## Aim of the exercise
The data that follows is to be given again, exactly as written.

• • •

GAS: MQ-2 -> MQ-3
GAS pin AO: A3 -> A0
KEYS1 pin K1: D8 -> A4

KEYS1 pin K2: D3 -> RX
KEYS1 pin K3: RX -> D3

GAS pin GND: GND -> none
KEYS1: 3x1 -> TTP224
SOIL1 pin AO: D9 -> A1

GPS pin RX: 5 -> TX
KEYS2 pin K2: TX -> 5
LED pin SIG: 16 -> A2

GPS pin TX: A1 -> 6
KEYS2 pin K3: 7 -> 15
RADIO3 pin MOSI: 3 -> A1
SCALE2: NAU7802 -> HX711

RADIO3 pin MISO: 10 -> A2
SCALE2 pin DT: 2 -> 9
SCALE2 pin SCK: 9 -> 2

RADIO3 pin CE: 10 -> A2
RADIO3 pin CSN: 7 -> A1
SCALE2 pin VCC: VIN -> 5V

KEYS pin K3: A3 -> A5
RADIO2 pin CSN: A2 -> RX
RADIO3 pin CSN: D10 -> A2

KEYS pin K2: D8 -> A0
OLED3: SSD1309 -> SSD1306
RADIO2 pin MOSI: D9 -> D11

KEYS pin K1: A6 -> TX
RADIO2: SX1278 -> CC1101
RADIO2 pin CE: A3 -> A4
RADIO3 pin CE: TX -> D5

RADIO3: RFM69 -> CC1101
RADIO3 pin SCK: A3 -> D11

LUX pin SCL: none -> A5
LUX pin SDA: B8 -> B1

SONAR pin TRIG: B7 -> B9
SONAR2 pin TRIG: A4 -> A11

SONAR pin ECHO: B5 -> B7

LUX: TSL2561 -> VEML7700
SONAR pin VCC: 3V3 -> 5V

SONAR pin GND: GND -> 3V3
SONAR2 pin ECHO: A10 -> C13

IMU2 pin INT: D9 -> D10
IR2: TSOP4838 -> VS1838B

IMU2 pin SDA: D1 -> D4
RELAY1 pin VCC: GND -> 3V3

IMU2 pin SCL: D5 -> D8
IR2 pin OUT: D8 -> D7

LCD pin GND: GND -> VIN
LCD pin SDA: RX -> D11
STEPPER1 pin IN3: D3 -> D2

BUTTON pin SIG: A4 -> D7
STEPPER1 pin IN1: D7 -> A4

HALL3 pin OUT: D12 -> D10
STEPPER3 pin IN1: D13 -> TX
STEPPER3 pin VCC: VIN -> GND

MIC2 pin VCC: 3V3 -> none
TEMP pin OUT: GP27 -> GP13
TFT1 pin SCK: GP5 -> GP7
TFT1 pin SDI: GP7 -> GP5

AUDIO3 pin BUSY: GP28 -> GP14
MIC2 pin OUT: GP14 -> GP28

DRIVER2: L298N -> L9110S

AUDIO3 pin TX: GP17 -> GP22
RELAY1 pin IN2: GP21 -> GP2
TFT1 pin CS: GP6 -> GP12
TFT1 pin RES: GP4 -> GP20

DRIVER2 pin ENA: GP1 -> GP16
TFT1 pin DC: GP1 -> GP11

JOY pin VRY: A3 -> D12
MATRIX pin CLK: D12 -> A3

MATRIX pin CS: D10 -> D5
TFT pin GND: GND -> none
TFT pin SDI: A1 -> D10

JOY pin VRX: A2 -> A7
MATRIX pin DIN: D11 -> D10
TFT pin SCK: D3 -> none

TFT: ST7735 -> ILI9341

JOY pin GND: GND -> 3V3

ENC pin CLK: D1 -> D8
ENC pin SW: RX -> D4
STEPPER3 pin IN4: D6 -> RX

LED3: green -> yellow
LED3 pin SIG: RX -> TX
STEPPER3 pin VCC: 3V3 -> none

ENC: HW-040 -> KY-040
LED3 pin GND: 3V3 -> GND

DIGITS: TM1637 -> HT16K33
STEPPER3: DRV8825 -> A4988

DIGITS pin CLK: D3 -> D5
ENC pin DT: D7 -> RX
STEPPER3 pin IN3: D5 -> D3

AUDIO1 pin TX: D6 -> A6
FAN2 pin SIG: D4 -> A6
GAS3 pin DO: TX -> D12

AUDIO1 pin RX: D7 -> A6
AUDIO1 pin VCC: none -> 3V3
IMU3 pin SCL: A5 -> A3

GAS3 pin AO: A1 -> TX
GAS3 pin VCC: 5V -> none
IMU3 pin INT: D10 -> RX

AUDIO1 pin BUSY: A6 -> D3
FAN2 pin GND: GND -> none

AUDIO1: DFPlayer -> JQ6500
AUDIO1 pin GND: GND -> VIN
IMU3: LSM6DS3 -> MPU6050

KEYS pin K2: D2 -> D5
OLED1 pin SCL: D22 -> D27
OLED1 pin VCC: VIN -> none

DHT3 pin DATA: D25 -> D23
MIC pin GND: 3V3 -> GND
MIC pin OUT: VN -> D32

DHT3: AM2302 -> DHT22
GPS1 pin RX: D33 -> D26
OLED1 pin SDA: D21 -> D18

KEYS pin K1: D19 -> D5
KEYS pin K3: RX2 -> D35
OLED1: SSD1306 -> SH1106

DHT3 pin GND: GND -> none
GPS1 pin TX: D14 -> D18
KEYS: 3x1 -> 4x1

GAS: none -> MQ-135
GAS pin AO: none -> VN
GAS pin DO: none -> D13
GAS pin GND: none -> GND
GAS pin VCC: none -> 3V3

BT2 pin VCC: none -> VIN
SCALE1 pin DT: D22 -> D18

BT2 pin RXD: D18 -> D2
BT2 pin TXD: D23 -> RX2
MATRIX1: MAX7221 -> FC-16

• • •

## Answer section
GAS: MQ-2 -> MQ-3
GAS pin AO: A3 -> A0
KEYS1 pin K1: D8 -> A4

KEYS1 pin K2: D3 -> RX
KEYS1 pin K3: RX -> D3

GAS pin GND: GND -> none
KEYS1: 3x1 -> TTP224
SOIL1 pin AO: D9 -> A1

GPS pin RX: 5 -> TX
KEYS2 pin K2: TX -> 5
LED pin SIG: 16 -> A2

GPS pin TX: A1 -> 6
KEYS2 pin K3: 7 -> 15
RADIO3 pin MOSI: 3 -> A1
SCALE2: NAU7802 -> HX711

RADIO3 pin MISO: 10 -> A2
SCALE2 pin DT: 2 -> 9
SCALE2 pin SCK: 9 -> 2

RADIO3 pin CE: 10 -> A2
RADIO3 pin CSN: 7 -> A1
SCALE2 pin VCC: VIN -> 5V

KEYS pin K3: A3 -> A5
RADIO2 pin CSN: A2 -> RX
RADIO3 pin CSN: D10 -> A2

KEYS pin K2: D8 -> A0
OLED3: SSD1309 -> SSD1306
RADIO2 pin MOSI: D9 -> D11

KEYS pin K1: A6 -> TX
RADIO2: SX1278 -> CC1101
RADIO2 pin CE: A3 -> A4
RADIO3 pin CE: TX -> D5

RADIO3: RFM69 -> CC1101
RADIO3 pin SCK: A3 -> D11

LUX pin SCL: none -> A5
LUX pin SDA: B8 -> B1

SONAR pin TRIG: B7 -> B9
SONAR2 pin TRIG: A4 -> A11

SONAR pin ECHO: B5 -> B7

LUX: TSL2561 -> VEML7700
SONAR pin VCC: 3V3 -> 5V

SONAR pin GND: GND -> 3V3
SONAR2 pin ECHO: A10 -> C13

IMU2 pin INT: D9 -> D10
IR2: TSOP4838 -> VS1838B

IMU2 pin SDA: D1 -> D4
RELAY1 pin VCC: GND -> 3V3

IMU2 pin SCL: D5 -> D8
IR2 pin OUT: D8 -> D7

LCD pin GND: GND -> VIN
LCD pin SDA: RX -> D11
STEPPER1 pin IN3: D3 -> D2

BUTTON pin SIG: A4 -> D7
STEPPER1 pin IN1: D7 -> A4

HALL3 pin OUT: D12 -> D10
STEPPER3 pin IN1: D13 -> TX
STEPPER3 pin VCC: VIN -> GND

MIC2 pin VCC: 3V3 -> none
TEMP pin OUT: GP27 -> GP13
TFT1 pin SCK: GP5 -> GP7
TFT1 pin SDI: GP7 -> GP5

AUDIO3 pin BUSY: GP28 -> GP14
MIC2 pin OUT: GP14 -> GP28

DRIVER2: L298N -> L9110S

AUDIO3 pin TX: GP17 -> GP22
RELAY1 pin IN2: GP21 -> GP2
TFT1 pin CS: GP6 -> GP12
TFT1 pin RES: GP4 -> GP20

DRIVER2 pin ENA: GP1 -> GP16
TFT1 pin DC: GP1 -> GP11

JOY pin VRY: A3 -> D12
MATRIX pin CLK: D12 -> A3

MATRIX pin CS: D10 -> D5
TFT pin GND: GND -> none
TFT pin SDI: A1 -> D10

JOY pin VRX: A2 -> A7
MATRIX pin DIN: D11 -> D10
TFT pin SCK: D3 -> none

TFT: ST7735 -> ILI9341

JOY pin GND: GND -> 3V3

ENC pin CLK: D1 -> D8
ENC pin SW: RX -> D4
STEPPER3 pin IN4: D6 -> RX

LED3: green -> yellow
LED3 pin SIG: RX -> TX
STEPPER3 pin VCC: 3V3 -> none

ENC: HW-040 -> KY-040
LED3 pin GND: 3V3 -> GND

DIGITS: TM1637 -> HT16K33
STEPPER3: DRV8825 -> A4988

DIGITS pin CLK: D3 -> D5
ENC pin DT: D7 -> RX
STEPPER3 pin IN3: D5 -> D3

AUDIO1 pin TX: D6 -> A6
FAN2 pin SIG: D4 -> A6
GAS3 pin DO: TX -> D12

AUDIO1 pin RX: D7 -> A6
AUDIO1 pin VCC: none -> 3V3
IMU3 pin SCL: A5 -> A3

GAS3 pin AO: A1 -> TX
GAS3 pin VCC: 5V -> none
IMU3 pin INT: D10 -> RX

AUDIO1 pin BUSY: A6 -> D3
FAN2 pin GND: GND -> none

AUDIO1: DFPlayer -> JQ6500
AUDIO1 pin GND: GND -> VIN
IMU3: LSM6DS3 -> MPU6050

KEYS pin K2: D2 -> D5
OLED1 pin SCL: D22 -> D27
OLED1 pin VCC: VIN -> none

DHT3 pin DATA: D25 -> D23
MIC pin GND: 3V3 -> GND
MIC pin OUT: VN -> D32

DHT3: AM2302 -> DHT22
GPS1 pin RX: D33 -> D26
OLED1 pin SDA: D21 -> D18

KEYS pin K1: D19 -> D5
KEYS pin K3: RX2 -> D35
OLED1: SSD1306 -> SH1106

DHT3 pin GND: GND -> none
GPS1 pin TX: D14 -> D18
KEYS: 3x1 -> 4x1

GAS: none -> MQ-135
GAS pin AO: none -> VN
GAS pin DO: none -> D13
GAS pin GND: none -> GND
GAS pin VCC: none -> 3V3

BT2 pin VCC: none -> VIN
SCALE1 pin DT: D22 -> D18

BT2 pin RXD: D18 -> D2
BT2 pin TXD: D23 -> RX2
MATRIX1: MAX7221 -> FC-16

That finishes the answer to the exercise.